→ Information
○ ○ ○ ○
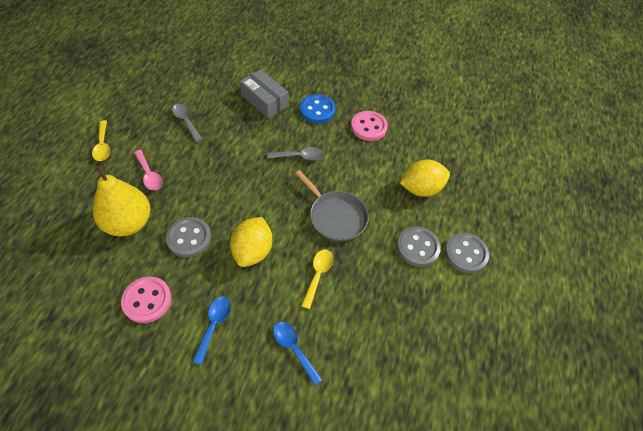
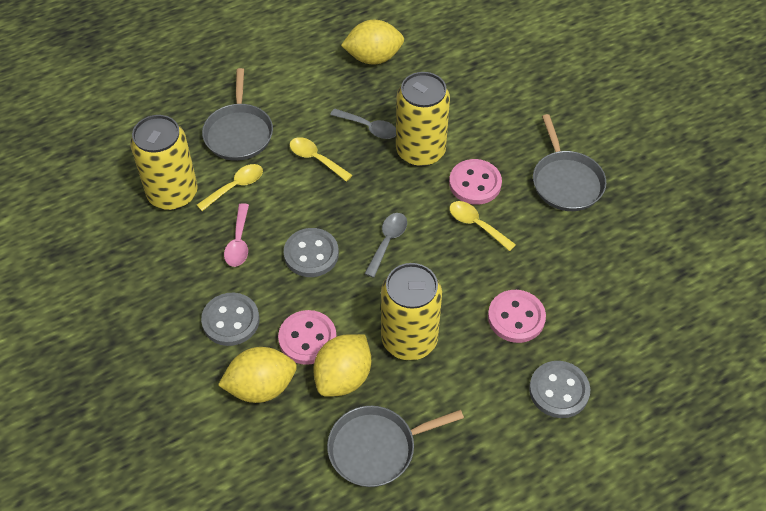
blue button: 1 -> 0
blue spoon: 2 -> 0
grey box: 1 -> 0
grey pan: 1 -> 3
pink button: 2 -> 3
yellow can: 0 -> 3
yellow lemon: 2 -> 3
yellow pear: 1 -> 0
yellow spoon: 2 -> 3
○ ○ ○ ○
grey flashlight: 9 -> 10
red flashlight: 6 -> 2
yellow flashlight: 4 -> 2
○ ○ ○ ○
→ Your objective
Where in the records does the word "yellow" appear? Copy each line that holds it.

→ Task answer
yellow can: 0 -> 3
yellow lemon: 2 -> 3
yellow pear: 1 -> 0
yellow spoon: 2 -> 3
yellow flashlight: 4 -> 2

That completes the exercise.